[RAW DATA — start]

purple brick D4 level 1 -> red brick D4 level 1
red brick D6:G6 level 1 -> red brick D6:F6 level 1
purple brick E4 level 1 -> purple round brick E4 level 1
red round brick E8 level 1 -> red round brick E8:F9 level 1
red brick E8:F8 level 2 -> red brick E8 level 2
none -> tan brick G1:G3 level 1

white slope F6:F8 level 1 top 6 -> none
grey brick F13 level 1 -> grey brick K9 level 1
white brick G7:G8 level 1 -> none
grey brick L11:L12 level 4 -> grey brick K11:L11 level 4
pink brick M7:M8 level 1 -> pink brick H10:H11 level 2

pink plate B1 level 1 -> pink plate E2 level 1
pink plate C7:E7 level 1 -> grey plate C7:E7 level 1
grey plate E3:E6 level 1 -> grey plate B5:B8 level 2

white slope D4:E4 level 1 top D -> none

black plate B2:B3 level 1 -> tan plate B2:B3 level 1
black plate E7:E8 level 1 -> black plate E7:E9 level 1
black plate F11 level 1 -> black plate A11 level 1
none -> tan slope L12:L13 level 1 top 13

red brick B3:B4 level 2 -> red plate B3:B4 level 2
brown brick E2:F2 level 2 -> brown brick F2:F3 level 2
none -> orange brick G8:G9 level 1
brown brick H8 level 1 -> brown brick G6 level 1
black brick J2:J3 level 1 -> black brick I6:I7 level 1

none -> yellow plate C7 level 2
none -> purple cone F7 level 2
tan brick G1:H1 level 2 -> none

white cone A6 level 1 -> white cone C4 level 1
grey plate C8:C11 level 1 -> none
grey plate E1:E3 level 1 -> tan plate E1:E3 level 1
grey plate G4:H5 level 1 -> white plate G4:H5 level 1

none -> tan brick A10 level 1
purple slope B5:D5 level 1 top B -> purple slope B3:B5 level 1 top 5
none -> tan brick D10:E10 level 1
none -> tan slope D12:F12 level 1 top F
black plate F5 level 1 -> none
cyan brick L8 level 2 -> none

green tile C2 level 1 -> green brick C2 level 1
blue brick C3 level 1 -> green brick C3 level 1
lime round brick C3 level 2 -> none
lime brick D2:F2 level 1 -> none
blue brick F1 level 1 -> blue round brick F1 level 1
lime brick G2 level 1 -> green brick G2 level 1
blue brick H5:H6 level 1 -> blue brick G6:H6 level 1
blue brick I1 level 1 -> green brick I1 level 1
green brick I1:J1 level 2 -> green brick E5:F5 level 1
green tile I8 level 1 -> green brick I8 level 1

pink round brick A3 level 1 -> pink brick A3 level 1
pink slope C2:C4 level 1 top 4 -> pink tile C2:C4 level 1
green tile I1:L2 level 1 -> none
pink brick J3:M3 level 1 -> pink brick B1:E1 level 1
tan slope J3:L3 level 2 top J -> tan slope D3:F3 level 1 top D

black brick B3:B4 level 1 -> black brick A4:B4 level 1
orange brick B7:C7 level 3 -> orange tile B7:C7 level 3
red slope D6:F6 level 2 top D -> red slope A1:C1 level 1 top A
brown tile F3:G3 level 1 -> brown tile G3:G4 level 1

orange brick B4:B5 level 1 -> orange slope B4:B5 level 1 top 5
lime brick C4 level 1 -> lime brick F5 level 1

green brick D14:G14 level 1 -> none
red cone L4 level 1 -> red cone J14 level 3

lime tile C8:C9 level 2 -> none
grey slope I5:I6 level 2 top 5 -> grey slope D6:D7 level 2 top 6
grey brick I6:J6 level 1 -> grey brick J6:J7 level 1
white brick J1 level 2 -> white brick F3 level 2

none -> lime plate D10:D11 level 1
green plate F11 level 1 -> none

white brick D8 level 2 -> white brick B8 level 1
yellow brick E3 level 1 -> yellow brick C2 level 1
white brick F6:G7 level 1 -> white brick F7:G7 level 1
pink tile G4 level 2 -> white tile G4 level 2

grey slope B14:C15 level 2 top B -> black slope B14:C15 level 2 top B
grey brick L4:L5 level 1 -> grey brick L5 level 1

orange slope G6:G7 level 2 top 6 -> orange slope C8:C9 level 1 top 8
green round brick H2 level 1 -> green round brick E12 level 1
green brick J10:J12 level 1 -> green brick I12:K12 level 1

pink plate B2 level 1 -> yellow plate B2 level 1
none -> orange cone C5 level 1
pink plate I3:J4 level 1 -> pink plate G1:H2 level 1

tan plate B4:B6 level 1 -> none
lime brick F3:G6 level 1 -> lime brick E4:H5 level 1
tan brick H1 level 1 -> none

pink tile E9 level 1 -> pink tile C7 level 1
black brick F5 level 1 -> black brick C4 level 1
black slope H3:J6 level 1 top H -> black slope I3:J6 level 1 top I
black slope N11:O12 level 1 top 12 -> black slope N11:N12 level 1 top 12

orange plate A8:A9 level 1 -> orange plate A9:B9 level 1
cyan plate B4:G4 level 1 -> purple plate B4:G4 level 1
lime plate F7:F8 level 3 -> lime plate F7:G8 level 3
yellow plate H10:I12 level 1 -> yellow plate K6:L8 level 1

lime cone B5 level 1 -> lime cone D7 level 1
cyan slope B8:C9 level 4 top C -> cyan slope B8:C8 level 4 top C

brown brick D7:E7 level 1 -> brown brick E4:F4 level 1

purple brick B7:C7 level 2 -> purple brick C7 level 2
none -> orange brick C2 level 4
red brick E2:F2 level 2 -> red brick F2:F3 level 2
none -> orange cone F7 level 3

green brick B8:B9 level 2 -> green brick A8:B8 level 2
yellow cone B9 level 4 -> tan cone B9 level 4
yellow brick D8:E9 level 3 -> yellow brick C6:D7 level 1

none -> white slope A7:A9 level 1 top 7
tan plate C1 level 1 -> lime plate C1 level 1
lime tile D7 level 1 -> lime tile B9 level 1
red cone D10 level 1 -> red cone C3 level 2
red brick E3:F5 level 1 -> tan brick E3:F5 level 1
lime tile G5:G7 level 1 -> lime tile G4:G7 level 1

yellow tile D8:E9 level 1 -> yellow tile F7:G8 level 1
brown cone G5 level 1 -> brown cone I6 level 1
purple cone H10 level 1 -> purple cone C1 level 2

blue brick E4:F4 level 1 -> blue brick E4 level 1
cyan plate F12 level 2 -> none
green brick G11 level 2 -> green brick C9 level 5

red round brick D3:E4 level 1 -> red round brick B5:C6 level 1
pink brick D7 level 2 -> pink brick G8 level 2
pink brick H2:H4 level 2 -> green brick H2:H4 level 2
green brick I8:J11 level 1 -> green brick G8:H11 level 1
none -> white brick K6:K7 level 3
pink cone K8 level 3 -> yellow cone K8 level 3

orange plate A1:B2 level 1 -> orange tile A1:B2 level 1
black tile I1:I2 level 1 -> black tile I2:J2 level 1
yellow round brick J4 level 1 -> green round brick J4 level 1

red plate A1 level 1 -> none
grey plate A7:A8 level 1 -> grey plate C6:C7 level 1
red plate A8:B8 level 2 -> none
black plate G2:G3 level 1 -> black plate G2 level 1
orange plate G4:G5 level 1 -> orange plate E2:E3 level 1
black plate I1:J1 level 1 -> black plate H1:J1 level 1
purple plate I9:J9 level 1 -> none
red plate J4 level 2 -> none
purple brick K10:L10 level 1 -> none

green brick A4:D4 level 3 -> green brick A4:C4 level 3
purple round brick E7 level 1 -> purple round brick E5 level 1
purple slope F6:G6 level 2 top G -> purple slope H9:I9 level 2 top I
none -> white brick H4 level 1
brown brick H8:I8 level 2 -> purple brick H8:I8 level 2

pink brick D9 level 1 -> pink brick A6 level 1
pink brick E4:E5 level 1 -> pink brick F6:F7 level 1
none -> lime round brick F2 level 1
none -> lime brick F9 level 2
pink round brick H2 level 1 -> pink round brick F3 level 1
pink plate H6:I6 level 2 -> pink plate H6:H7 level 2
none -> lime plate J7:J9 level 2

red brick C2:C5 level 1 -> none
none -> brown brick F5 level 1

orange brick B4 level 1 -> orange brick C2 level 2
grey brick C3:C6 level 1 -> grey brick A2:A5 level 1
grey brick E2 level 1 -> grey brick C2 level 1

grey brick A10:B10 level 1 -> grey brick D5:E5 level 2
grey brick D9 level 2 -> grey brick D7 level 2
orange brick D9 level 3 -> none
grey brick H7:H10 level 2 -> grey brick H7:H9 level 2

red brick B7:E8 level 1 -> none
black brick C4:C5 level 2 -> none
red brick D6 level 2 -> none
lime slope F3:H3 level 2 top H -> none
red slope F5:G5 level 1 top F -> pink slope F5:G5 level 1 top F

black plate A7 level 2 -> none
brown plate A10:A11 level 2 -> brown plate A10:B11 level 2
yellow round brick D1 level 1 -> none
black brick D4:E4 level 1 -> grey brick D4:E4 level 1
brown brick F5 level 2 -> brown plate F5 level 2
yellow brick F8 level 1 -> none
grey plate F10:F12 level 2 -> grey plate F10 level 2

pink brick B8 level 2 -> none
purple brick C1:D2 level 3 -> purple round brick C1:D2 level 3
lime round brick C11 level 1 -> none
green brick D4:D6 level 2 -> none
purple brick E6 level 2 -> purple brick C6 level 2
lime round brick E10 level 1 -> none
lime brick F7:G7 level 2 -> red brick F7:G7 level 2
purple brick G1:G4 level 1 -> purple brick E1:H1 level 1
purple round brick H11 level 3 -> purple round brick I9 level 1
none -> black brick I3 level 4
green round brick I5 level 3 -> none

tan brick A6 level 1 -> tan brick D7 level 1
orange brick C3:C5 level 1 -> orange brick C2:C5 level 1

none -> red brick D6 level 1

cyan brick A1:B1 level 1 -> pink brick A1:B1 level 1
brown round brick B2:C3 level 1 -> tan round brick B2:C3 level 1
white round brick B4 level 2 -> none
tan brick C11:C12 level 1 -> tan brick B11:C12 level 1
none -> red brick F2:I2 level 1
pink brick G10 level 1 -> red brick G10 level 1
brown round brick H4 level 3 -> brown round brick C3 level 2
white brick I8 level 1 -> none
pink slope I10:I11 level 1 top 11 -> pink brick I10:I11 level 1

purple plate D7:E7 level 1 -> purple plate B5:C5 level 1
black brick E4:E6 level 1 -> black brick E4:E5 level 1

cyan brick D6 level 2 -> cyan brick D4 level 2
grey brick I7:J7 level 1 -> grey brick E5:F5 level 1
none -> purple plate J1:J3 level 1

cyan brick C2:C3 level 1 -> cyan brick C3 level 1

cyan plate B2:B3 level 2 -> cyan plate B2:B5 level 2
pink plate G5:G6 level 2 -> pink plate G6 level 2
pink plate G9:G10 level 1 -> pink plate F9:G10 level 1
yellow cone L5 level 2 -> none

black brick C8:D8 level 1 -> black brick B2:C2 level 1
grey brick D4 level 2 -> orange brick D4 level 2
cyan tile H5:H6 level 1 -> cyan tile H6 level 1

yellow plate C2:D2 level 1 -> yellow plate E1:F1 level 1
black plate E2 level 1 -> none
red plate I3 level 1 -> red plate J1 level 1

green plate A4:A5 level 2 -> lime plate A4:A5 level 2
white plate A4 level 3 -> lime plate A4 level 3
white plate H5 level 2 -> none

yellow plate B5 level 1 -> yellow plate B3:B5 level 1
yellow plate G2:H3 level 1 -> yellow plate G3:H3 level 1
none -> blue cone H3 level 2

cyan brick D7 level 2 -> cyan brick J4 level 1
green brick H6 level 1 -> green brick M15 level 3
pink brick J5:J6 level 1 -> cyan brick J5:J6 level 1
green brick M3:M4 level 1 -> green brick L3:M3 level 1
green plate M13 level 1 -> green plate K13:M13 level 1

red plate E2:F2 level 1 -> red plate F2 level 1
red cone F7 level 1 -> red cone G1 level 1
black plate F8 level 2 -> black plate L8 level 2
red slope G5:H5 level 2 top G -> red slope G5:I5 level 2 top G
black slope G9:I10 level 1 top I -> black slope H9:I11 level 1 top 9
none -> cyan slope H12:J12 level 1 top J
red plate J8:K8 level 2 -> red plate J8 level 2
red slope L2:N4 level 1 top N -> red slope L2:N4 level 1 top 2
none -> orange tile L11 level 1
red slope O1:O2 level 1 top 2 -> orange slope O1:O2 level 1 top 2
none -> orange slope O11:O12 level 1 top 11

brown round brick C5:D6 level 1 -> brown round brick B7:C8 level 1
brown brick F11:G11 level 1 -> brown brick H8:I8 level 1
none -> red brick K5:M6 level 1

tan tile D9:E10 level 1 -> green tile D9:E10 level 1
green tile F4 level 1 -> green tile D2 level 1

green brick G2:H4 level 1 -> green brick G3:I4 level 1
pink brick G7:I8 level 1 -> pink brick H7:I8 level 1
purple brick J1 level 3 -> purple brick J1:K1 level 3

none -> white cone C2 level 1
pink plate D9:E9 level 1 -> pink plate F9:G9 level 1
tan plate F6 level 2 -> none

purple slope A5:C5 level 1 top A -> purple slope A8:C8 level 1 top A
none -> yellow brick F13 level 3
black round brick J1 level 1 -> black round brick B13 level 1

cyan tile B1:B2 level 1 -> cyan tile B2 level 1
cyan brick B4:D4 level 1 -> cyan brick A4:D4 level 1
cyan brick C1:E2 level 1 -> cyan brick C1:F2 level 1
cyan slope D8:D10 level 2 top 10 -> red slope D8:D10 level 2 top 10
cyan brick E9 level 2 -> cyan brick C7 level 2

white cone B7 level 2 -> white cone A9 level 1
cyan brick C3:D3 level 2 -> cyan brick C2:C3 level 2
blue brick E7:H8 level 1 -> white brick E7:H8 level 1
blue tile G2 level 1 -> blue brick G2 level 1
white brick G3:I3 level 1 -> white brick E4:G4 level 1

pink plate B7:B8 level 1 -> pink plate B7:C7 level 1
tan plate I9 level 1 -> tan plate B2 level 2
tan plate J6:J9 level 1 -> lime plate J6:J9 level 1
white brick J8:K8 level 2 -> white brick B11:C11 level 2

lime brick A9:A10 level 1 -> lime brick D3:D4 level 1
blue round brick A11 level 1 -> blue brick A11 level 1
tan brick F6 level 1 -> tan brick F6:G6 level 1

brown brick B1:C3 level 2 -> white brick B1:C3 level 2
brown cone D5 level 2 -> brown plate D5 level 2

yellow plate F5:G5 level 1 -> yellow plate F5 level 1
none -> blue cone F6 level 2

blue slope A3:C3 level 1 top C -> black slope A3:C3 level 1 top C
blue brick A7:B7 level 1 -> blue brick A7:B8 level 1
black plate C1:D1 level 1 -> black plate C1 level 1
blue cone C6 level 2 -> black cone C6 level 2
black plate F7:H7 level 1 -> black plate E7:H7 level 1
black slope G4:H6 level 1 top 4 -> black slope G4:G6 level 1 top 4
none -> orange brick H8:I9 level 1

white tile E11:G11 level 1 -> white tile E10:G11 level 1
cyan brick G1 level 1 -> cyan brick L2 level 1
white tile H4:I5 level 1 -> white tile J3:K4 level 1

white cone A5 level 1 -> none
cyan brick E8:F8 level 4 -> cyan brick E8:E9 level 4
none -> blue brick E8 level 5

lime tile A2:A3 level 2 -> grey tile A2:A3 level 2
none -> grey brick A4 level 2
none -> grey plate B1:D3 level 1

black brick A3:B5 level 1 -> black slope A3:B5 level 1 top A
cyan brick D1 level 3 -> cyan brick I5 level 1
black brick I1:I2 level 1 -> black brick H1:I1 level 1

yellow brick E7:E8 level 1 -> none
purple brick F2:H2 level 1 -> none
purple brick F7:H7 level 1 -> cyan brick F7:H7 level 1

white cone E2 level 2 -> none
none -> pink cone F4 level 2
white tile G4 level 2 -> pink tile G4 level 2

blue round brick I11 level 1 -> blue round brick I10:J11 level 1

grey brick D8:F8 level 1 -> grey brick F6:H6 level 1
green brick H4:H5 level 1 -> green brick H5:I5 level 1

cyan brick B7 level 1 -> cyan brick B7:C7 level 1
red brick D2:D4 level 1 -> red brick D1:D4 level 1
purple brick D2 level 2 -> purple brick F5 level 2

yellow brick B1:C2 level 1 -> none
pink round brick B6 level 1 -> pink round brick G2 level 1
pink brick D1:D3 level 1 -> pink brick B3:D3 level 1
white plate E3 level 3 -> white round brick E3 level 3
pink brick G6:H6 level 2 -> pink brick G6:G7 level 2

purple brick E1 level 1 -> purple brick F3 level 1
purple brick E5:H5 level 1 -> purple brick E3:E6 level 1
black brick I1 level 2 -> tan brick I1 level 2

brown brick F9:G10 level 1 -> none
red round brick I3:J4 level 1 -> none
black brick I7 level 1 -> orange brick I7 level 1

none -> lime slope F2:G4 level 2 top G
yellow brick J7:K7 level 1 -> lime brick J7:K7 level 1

[RAW DATA — finish]

## TO DO
Of the entries listed above, reproduce only the lines starting at the line containing "white brick F6:G7" and ending at the line containing "green brick J10:J12". Include both, exactly as they stand.

## ANSWER FOR THE TASK
white brick F6:G7 level 1 -> white brick F7:G7 level 1
pink tile G4 level 2 -> white tile G4 level 2

grey slope B14:C15 level 2 top B -> black slope B14:C15 level 2 top B
grey brick L4:L5 level 1 -> grey brick L5 level 1

orange slope G6:G7 level 2 top 6 -> orange slope C8:C9 level 1 top 8
green round brick H2 level 1 -> green round brick E12 level 1
green brick J10:J12 level 1 -> green brick I12:K12 level 1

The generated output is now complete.